[Data entries]
──────────

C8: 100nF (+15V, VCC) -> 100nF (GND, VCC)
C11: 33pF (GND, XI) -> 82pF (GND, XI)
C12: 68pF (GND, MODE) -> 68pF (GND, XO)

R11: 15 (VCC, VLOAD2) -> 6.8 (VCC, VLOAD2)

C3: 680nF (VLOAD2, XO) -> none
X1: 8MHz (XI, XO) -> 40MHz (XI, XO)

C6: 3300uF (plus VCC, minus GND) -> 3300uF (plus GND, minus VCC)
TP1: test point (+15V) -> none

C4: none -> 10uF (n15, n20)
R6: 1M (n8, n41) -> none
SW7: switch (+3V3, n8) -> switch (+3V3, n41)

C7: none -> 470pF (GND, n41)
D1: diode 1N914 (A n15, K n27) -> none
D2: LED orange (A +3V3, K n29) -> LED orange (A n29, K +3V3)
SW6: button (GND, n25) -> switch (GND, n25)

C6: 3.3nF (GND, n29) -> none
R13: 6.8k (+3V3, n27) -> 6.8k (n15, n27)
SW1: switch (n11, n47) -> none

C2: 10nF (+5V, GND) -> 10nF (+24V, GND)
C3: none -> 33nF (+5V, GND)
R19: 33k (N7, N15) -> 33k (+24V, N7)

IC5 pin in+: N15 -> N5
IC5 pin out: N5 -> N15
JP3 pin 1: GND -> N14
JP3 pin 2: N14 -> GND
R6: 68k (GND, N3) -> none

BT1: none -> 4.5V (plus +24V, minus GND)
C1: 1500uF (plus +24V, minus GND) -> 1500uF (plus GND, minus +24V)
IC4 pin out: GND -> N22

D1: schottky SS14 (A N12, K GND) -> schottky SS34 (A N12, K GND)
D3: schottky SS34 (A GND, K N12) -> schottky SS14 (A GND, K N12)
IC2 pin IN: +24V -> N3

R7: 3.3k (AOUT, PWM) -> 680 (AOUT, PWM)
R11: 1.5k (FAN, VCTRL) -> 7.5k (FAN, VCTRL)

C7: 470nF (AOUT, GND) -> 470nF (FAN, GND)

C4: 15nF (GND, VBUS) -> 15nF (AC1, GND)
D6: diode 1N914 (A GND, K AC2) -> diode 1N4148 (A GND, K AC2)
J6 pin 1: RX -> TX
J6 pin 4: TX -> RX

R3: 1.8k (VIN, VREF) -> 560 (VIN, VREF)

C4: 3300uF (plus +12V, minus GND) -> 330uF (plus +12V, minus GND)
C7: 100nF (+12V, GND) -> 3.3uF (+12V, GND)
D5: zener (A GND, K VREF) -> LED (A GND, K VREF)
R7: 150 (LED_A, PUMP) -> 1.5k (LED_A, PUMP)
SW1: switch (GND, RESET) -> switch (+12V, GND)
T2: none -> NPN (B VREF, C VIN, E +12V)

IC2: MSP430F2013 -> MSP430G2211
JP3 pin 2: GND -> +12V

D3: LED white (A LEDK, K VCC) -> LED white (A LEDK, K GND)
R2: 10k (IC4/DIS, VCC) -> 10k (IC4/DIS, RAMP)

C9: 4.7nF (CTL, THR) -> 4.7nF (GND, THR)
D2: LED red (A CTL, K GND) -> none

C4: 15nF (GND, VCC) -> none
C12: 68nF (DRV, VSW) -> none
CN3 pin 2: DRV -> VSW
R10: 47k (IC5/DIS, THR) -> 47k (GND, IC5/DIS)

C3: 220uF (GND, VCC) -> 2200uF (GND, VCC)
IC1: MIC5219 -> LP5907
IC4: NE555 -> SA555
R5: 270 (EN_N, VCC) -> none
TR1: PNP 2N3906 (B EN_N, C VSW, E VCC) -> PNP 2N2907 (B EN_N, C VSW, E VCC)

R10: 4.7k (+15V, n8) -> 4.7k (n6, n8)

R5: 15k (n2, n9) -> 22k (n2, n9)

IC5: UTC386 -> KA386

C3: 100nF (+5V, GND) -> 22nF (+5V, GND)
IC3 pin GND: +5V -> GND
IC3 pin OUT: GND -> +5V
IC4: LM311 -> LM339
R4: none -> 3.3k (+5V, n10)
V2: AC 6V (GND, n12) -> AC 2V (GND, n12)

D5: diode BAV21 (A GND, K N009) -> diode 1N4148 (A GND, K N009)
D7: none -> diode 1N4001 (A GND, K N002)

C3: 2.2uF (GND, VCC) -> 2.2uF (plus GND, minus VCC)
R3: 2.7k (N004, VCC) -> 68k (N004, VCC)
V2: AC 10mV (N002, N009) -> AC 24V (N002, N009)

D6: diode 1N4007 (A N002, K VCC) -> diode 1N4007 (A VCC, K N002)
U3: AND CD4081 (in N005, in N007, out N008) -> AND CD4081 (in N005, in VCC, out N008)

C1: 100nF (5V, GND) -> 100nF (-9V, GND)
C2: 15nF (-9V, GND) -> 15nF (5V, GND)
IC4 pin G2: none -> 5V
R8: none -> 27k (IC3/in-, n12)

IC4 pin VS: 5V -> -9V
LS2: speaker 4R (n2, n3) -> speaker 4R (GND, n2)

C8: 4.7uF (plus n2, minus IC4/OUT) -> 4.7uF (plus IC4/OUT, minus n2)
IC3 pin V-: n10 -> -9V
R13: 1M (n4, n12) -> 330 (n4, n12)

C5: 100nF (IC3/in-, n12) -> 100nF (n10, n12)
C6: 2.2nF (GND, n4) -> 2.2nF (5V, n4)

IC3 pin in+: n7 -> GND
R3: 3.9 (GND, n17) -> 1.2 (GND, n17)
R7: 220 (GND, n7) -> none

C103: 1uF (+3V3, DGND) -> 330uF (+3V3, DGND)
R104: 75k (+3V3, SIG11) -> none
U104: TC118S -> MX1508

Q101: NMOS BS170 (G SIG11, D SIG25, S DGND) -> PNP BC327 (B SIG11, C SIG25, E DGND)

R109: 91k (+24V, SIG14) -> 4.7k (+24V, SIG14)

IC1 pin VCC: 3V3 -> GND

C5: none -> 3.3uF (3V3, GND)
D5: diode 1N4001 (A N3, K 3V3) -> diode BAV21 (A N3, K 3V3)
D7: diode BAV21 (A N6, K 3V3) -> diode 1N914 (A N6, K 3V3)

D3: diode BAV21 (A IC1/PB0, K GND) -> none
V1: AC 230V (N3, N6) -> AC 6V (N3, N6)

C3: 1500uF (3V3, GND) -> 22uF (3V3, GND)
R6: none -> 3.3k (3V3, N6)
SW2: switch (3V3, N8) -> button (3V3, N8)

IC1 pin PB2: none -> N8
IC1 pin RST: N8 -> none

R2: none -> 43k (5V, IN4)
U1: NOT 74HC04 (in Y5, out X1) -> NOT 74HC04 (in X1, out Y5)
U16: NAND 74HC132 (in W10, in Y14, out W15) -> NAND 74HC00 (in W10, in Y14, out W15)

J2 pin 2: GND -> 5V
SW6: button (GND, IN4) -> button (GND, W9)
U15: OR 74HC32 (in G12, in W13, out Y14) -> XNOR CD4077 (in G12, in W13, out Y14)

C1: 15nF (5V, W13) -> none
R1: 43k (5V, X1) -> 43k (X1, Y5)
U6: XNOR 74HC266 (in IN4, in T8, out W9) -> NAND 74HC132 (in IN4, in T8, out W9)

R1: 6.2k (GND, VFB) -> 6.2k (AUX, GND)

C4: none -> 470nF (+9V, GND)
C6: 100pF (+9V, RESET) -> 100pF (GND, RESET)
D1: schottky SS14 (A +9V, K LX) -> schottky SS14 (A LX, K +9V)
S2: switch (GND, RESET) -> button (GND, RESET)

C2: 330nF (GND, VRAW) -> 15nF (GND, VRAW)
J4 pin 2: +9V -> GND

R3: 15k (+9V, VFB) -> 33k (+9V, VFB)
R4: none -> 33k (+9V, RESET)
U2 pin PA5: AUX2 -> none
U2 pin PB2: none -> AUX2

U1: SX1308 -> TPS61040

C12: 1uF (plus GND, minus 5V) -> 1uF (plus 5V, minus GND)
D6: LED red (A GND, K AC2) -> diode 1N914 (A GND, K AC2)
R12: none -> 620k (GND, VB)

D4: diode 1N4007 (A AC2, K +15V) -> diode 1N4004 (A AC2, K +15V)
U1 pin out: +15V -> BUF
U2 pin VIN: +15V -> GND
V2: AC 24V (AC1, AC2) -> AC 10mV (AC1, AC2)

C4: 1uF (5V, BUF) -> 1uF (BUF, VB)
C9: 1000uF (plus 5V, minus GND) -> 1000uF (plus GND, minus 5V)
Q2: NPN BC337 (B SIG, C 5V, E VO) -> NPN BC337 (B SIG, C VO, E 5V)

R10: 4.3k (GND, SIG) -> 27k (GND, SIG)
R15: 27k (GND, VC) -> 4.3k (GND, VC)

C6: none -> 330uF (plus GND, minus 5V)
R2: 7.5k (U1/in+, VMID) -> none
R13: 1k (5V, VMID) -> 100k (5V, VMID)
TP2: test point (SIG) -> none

──────────

**WHAT IS REQUIRED**
For this exercise, output exactly the lines above from the line with "R13: 1M (n4, n12) -> 330 (n4, n12)" to the line with "U1: NOT 74HC04", counting both, and leave out the rest.

**PROBLEM SOLUTION**
R13: 1M (n4, n12) -> 330 (n4, n12)

C5: 100nF (IC3/in-, n12) -> 100nF (n10, n12)
C6: 2.2nF (GND, n4) -> 2.2nF (5V, n4)

IC3 pin in+: n7 -> GND
R3: 3.9 (GND, n17) -> 1.2 (GND, n17)
R7: 220 (GND, n7) -> none

C103: 1uF (+3V3, DGND) -> 330uF (+3V3, DGND)
R104: 75k (+3V3, SIG11) -> none
U104: TC118S -> MX1508

Q101: NMOS BS170 (G SIG11, D SIG25, S DGND) -> PNP BC327 (B SIG11, C SIG25, E DGND)

R109: 91k (+24V, SIG14) -> 4.7k (+24V, SIG14)

IC1 pin VCC: 3V3 -> GND

C5: none -> 3.3uF (3V3, GND)
D5: diode 1N4001 (A N3, K 3V3) -> diode BAV21 (A N3, K 3V3)
D7: diode BAV21 (A N6, K 3V3) -> diode 1N914 (A N6, K 3V3)

D3: diode BAV21 (A IC1/PB0, K GND) -> none
V1: AC 230V (N3, N6) -> AC 6V (N3, N6)

C3: 1500uF (3V3, GND) -> 22uF (3V3, GND)
R6: none -> 3.3k (3V3, N6)
SW2: switch (3V3, N8) -> button (3V3, N8)

IC1 pin PB2: none -> N8
IC1 pin RST: N8 -> none

R2: none -> 43k (5V, IN4)
U1: NOT 74HC04 (in Y5, out X1) -> NOT 74HC04 (in X1, out Y5)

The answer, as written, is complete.